Instruction for the data below: set down exactly the lines from the line with "(273, 164) = (264, 249): none" to the line with "(371, 125) = (379, 194): brown", inclusive, and no others.
------------------------------------------------
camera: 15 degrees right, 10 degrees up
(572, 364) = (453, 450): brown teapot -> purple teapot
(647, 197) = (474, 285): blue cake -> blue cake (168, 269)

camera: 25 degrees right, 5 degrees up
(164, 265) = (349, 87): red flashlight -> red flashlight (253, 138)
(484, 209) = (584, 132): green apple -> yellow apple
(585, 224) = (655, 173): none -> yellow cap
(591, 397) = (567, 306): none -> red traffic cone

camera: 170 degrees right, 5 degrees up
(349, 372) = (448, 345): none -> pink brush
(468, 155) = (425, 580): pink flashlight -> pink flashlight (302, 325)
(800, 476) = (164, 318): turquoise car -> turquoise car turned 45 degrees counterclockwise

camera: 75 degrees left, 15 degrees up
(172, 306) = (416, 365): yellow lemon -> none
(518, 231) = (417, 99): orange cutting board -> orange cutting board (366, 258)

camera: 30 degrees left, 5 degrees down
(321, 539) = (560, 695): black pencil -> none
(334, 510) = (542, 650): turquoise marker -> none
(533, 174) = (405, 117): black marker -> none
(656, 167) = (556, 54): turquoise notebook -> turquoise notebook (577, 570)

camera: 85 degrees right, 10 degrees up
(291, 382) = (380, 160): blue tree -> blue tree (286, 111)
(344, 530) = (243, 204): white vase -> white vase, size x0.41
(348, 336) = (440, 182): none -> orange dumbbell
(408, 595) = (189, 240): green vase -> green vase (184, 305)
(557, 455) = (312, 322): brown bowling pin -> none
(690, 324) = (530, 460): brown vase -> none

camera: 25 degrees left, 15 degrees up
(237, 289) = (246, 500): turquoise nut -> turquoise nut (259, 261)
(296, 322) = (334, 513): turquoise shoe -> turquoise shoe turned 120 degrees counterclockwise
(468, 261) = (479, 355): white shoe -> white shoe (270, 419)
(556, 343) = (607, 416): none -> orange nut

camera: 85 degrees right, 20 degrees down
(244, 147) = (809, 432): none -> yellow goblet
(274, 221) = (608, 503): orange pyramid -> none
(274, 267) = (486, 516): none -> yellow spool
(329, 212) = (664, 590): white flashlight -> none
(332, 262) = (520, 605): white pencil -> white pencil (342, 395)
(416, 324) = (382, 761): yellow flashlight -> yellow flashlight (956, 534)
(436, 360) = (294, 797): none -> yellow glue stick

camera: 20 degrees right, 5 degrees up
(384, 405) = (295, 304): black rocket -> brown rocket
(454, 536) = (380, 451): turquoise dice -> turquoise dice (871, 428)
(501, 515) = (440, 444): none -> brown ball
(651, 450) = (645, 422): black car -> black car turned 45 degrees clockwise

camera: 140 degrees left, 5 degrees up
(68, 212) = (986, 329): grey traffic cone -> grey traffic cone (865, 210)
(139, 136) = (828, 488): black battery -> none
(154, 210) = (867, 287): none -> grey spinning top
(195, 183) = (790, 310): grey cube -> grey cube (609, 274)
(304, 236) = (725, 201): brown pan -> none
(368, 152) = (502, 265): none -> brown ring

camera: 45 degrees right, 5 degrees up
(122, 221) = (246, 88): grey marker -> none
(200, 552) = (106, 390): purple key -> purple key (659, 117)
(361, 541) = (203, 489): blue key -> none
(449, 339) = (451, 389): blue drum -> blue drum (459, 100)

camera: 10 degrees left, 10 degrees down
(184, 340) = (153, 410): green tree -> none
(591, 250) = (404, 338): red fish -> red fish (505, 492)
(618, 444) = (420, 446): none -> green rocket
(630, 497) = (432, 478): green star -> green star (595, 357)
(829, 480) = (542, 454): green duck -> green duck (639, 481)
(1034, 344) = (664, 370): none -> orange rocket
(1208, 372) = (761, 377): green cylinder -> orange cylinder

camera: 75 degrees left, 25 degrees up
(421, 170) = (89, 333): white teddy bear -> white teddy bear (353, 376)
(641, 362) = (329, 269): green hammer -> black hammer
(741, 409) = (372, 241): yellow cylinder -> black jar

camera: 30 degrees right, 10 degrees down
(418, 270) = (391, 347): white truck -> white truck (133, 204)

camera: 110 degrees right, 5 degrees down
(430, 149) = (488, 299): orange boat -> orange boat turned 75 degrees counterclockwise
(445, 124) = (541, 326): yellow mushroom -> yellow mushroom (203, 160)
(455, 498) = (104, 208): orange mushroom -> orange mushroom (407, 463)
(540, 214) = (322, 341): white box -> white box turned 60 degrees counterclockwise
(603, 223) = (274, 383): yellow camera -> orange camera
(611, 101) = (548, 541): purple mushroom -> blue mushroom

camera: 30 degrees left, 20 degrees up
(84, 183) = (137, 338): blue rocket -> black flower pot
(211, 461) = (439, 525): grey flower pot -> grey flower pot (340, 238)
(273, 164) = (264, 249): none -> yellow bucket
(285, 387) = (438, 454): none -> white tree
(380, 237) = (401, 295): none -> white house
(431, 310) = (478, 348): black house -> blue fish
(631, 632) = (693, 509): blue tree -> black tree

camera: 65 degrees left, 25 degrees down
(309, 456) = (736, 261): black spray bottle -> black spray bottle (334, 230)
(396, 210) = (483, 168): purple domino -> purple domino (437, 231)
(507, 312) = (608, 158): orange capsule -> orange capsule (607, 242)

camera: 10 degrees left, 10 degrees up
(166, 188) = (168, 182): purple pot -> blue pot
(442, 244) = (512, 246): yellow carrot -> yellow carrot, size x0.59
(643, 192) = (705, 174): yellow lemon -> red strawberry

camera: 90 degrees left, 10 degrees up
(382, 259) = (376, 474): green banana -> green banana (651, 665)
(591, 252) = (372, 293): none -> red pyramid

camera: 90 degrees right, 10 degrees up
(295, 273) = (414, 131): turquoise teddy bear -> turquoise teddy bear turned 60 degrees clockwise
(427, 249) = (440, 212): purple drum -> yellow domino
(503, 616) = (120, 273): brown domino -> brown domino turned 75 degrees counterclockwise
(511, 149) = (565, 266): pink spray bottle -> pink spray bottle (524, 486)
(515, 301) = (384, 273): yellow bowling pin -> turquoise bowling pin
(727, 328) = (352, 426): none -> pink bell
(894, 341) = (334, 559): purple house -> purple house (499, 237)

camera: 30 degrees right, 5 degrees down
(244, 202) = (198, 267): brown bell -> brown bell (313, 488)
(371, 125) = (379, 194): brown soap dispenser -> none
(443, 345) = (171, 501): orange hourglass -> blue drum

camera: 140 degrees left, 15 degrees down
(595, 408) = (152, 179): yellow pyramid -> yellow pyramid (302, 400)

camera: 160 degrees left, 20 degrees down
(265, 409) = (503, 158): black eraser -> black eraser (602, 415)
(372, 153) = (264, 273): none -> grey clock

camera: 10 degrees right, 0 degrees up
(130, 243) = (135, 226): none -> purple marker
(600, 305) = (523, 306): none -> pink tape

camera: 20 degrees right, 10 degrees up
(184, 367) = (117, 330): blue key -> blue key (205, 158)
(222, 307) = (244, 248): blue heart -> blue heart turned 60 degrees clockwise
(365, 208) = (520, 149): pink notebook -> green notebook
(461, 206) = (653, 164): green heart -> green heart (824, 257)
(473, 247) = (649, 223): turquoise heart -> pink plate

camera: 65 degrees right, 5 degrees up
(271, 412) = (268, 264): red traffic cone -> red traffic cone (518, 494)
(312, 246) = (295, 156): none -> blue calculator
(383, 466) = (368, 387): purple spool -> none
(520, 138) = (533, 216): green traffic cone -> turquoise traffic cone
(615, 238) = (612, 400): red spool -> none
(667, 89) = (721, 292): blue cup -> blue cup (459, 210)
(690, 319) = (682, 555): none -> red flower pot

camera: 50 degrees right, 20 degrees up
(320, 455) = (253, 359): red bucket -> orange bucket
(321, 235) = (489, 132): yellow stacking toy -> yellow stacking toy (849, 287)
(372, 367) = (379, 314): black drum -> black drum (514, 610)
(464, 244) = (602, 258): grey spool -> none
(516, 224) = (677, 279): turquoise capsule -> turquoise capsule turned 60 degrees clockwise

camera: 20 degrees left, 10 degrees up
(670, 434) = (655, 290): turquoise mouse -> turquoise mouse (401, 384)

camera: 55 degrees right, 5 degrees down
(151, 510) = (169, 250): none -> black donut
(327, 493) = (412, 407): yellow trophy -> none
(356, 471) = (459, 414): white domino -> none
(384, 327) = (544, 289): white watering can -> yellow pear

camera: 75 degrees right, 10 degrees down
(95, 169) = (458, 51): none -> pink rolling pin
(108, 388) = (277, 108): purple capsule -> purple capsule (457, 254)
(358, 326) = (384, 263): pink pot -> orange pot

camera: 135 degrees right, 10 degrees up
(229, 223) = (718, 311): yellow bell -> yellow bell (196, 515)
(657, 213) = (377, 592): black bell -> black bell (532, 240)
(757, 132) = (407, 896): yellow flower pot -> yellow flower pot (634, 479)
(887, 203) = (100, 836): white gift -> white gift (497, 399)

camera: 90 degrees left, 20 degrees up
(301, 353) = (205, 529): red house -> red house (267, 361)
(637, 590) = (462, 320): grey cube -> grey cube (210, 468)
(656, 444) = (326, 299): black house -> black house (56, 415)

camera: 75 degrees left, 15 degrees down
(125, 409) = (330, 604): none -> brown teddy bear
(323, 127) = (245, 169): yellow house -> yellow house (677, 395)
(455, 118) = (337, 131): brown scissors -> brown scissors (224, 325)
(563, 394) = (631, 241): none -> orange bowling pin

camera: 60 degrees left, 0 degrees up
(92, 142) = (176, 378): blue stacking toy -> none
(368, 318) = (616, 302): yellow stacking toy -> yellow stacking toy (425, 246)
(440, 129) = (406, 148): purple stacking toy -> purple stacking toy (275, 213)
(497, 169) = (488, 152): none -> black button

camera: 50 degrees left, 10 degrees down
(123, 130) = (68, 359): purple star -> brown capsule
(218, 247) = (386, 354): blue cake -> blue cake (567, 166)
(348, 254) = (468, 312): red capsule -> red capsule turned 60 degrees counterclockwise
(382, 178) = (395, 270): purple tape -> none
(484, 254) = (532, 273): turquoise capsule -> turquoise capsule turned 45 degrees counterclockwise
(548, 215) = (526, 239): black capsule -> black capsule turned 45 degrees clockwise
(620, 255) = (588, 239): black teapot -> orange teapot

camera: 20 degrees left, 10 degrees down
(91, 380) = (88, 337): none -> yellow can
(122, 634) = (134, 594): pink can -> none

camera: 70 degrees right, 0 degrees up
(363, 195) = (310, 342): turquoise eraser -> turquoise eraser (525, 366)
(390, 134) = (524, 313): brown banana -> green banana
------------------------------------------------
### Exercise output
(273, 164) = (264, 249): none -> yellow bucket
(285, 387) = (438, 454): none -> white tree
(380, 237) = (401, 295): none -> white house
(431, 310) = (478, 348): black house -> blue fish
(631, 632) = (693, 509): blue tree -> black tree

camera: 65 degrees left, 25 degrees down
(309, 456) = (736, 261): black spray bottle -> black spray bottle (334, 230)
(396, 210) = (483, 168): purple domino -> purple domino (437, 231)
(507, 312) = (608, 158): orange capsule -> orange capsule (607, 242)

camera: 10 degrees left, 10 degrees up
(166, 188) = (168, 182): purple pot -> blue pot
(442, 244) = (512, 246): yellow carrot -> yellow carrot, size x0.59
(643, 192) = (705, 174): yellow lemon -> red strawberry

camera: 90 degrees left, 10 degrees up
(382, 259) = (376, 474): green banana -> green banana (651, 665)
(591, 252) = (372, 293): none -> red pyramid

camera: 90 degrees right, 10 degrees up
(295, 273) = (414, 131): turquoise teddy bear -> turquoise teddy bear turned 60 degrees clockwise
(427, 249) = (440, 212): purple drum -> yellow domino
(503, 616) = (120, 273): brown domino -> brown domino turned 75 degrees counterclockwise
(511, 149) = (565, 266): pink spray bottle -> pink spray bottle (524, 486)
(515, 301) = (384, 273): yellow bowling pin -> turquoise bowling pin
(727, 328) = (352, 426): none -> pink bell
(894, 341) = (334, 559): purple house -> purple house (499, 237)

camera: 30 degrees right, 5 degrees down
(244, 202) = (198, 267): brown bell -> brown bell (313, 488)
(371, 125) = (379, 194): brown soap dispenser -> none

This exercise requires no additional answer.